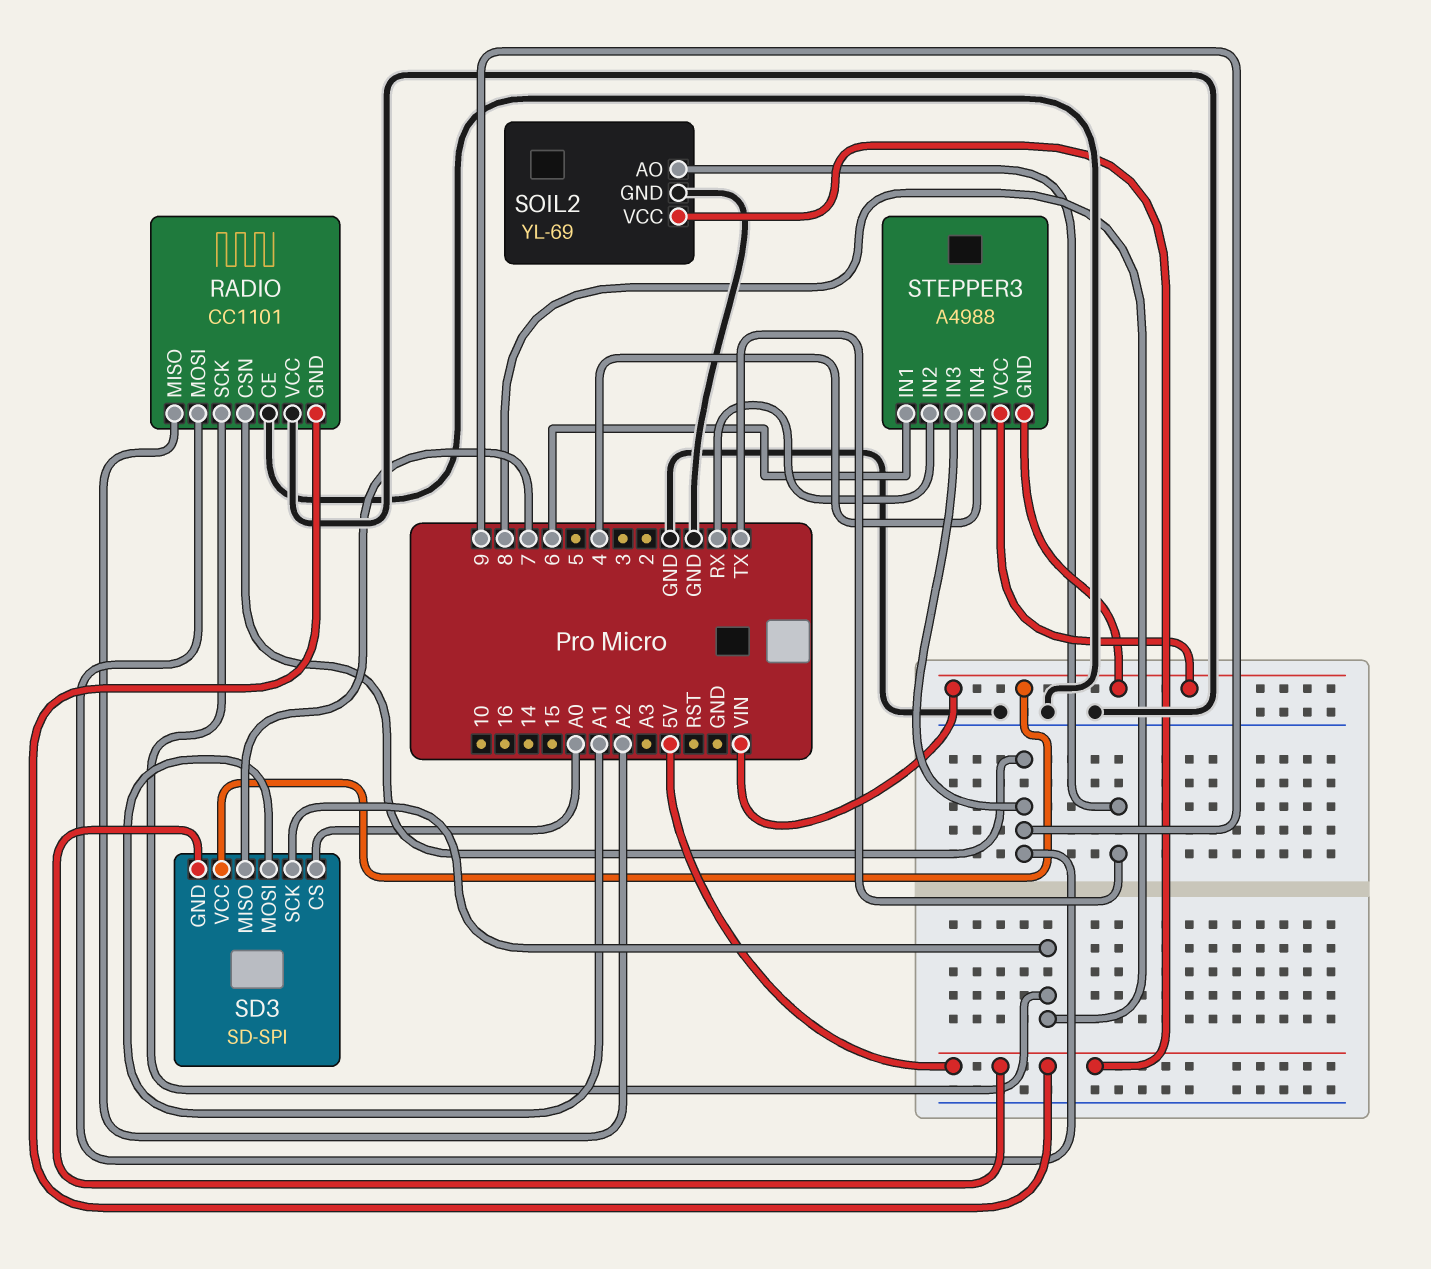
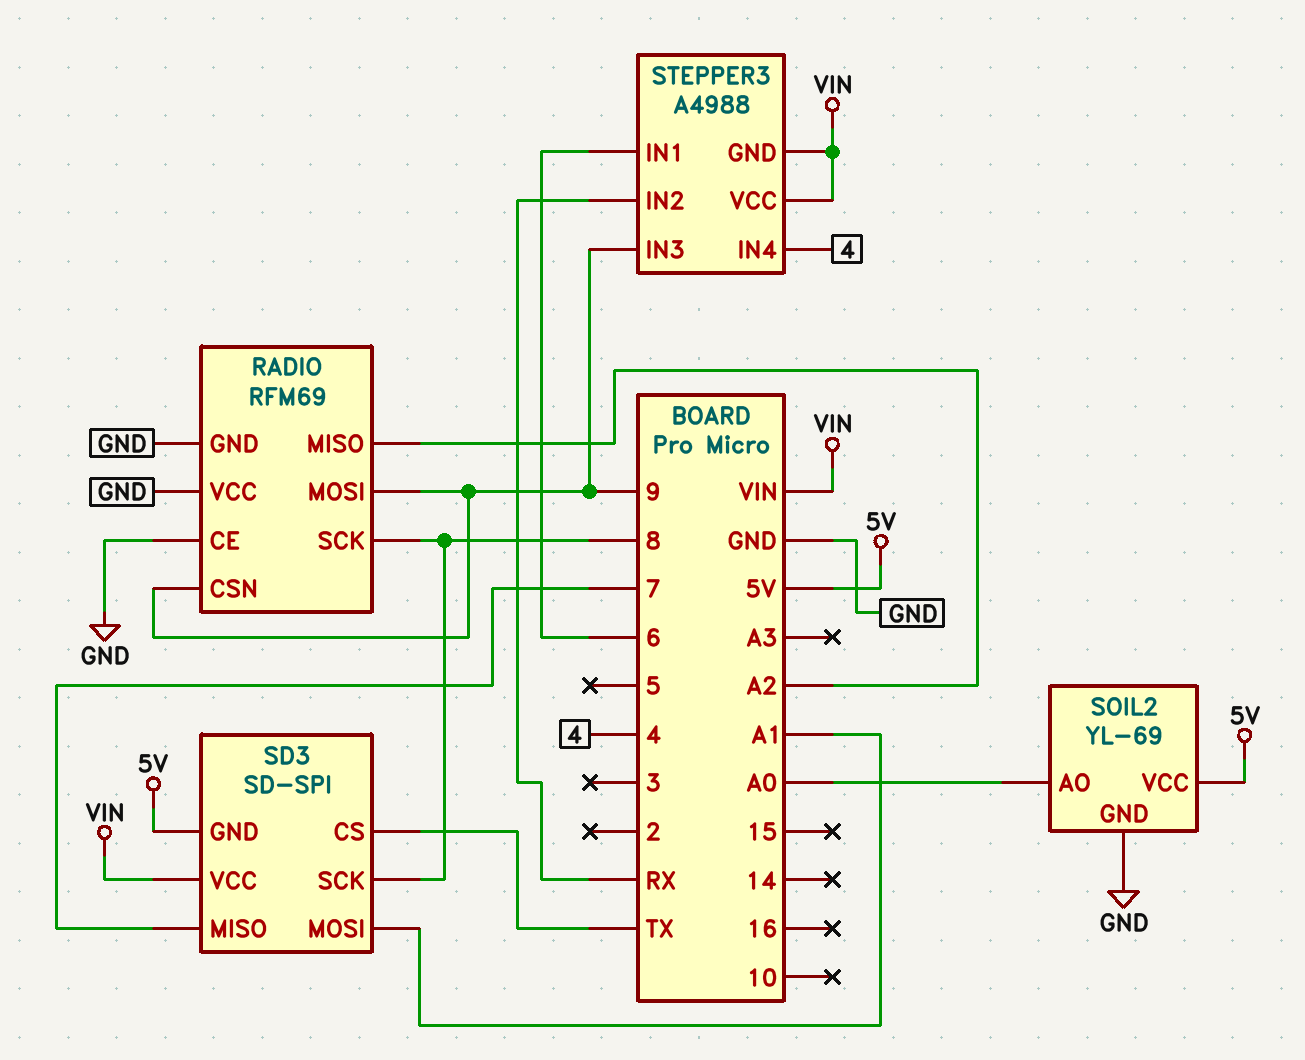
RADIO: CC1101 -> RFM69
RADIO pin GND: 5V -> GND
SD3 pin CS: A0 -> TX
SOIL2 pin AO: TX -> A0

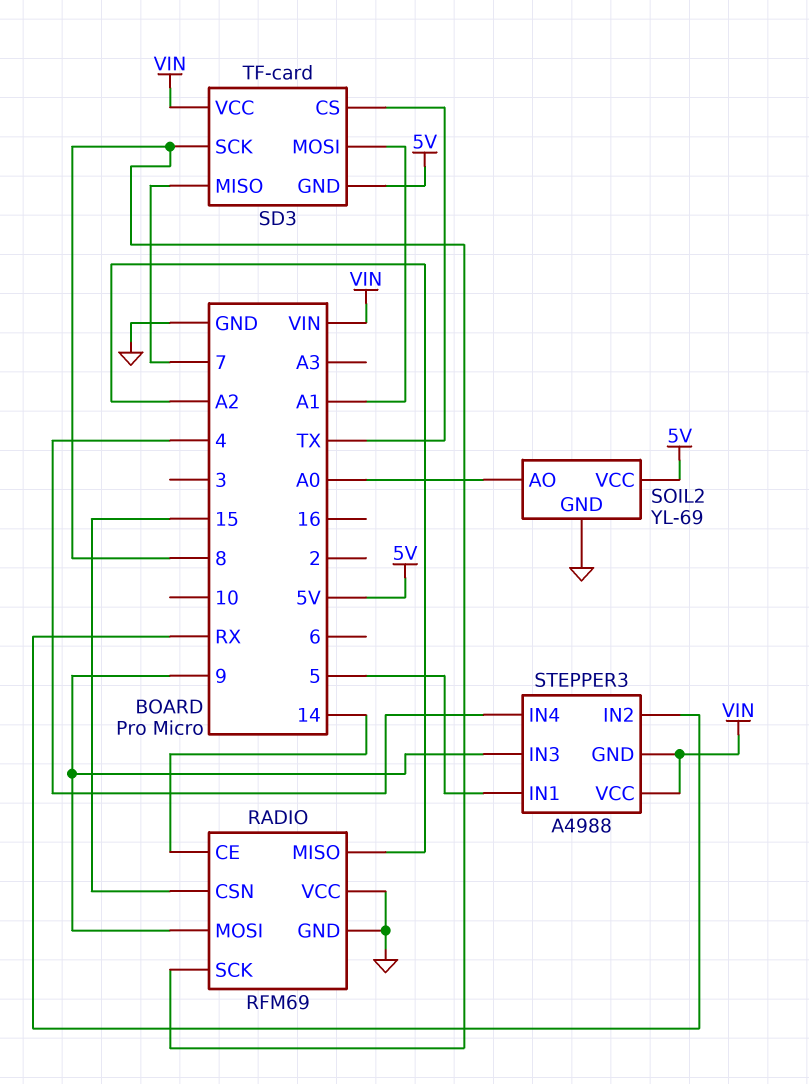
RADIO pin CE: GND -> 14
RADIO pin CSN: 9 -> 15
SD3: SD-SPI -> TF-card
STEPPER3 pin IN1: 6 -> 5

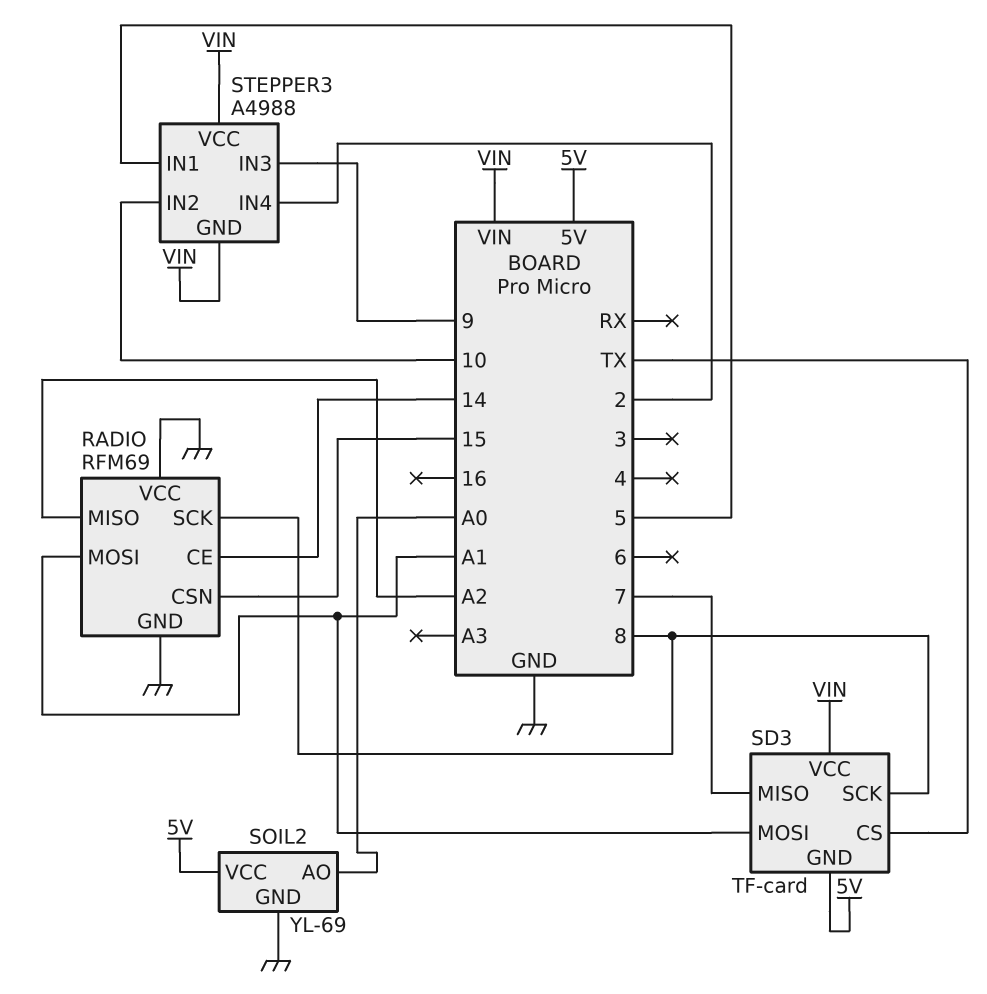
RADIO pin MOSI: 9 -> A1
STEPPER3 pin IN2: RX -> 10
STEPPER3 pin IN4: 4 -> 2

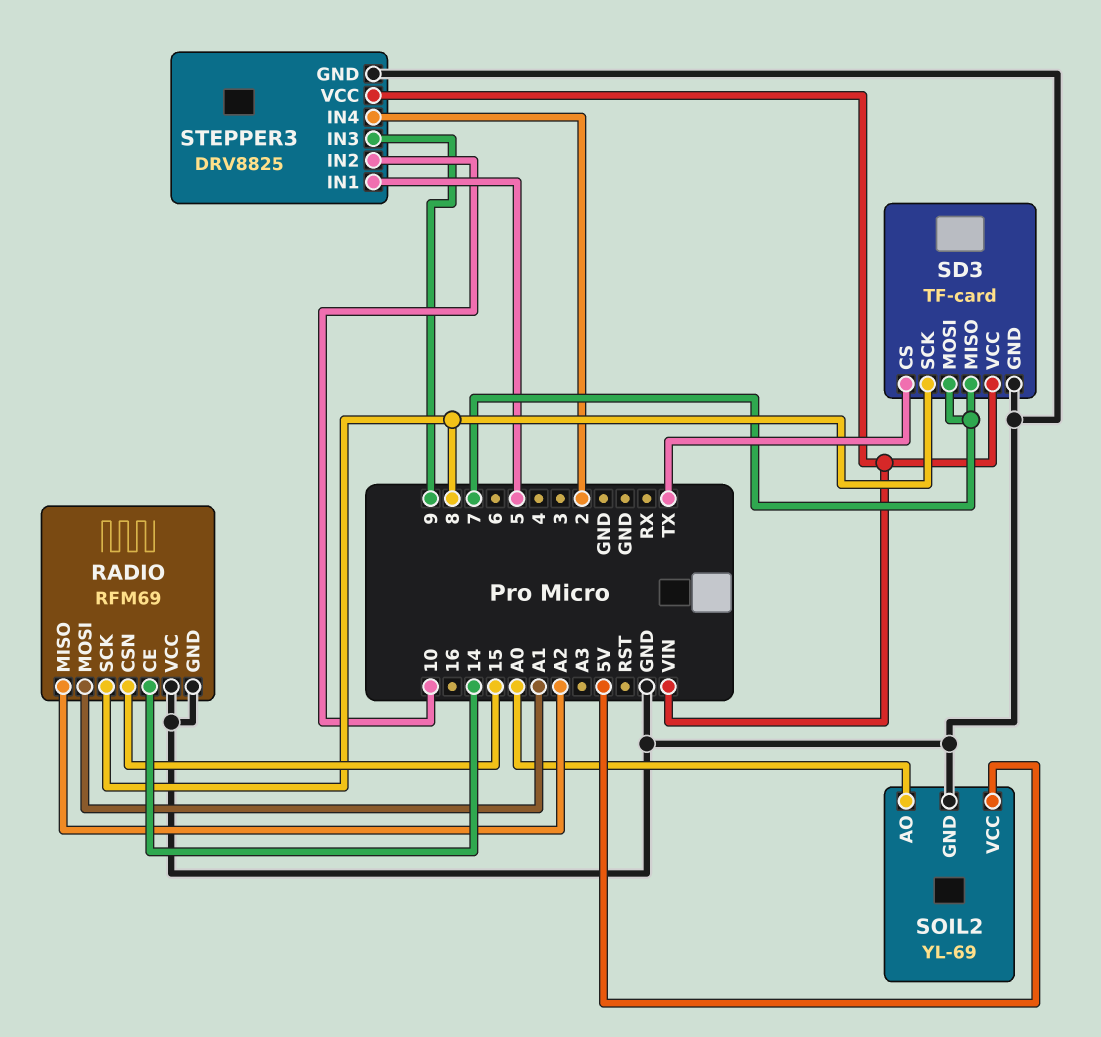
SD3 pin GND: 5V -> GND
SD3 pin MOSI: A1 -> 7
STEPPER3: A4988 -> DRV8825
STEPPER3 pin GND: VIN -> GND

+--

## Problem description
Repeat only the lines from the beginning of the material through the line containing "STEPPER3: A4988 -> DRV8825", both ends kept, leaving pictures out.

## Reply to the exercise
RADIO: CC1101 -> RFM69
RADIO pin GND: 5V -> GND
SD3 pin CS: A0 -> TX
SOIL2 pin AO: TX -> A0

RADIO pin CE: GND -> 14
RADIO pin CSN: 9 -> 15
SD3: SD-SPI -> TF-card
STEPPER3 pin IN1: 6 -> 5

RADIO pin MOSI: 9 -> A1
STEPPER3 pin IN2: RX -> 10
STEPPER3 pin IN4: 4 -> 2

SD3 pin GND: 5V -> GND
SD3 pin MOSI: A1 -> 7
STEPPER3: A4988 -> DRV8825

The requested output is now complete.